- **Exercise description**: Count the lines in the records beneath this task that contain the string "degrees", then give the count by itself.

- **Information shown**:

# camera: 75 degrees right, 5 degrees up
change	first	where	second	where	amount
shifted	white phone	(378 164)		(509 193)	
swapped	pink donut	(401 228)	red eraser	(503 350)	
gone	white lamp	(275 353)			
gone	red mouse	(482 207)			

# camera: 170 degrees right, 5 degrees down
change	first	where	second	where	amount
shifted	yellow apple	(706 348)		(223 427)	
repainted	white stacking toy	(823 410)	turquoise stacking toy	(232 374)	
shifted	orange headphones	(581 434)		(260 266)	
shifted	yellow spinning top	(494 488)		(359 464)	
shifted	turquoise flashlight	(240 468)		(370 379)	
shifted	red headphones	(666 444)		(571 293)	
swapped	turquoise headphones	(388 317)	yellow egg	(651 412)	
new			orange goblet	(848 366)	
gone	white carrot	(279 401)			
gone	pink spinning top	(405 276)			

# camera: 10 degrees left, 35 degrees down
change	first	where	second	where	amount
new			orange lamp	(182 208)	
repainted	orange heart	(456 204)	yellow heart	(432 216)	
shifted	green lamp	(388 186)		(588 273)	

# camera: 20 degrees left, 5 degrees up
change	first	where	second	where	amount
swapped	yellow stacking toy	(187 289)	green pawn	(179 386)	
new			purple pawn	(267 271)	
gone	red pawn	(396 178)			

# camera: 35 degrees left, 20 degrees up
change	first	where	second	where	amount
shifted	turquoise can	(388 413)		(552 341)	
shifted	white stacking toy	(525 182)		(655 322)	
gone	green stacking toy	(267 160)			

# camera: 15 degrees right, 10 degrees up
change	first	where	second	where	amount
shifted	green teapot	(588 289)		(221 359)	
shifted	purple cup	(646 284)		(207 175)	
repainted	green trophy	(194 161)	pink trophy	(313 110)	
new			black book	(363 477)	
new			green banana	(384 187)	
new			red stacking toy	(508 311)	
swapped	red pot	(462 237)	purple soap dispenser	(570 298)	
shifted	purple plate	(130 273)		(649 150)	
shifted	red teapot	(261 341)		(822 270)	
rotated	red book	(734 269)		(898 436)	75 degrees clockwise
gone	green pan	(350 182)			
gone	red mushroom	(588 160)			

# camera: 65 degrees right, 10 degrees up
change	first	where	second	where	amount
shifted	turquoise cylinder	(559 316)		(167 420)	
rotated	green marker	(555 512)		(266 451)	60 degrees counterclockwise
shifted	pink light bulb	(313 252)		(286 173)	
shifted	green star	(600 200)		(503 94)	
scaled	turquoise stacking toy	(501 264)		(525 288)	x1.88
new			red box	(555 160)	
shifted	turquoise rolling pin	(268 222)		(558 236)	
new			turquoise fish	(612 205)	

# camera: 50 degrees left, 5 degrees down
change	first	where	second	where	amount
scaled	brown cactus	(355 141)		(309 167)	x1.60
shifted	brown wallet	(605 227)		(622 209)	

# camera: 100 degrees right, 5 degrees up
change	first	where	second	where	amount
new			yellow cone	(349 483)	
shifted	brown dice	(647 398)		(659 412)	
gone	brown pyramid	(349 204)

- **Written answer**: 11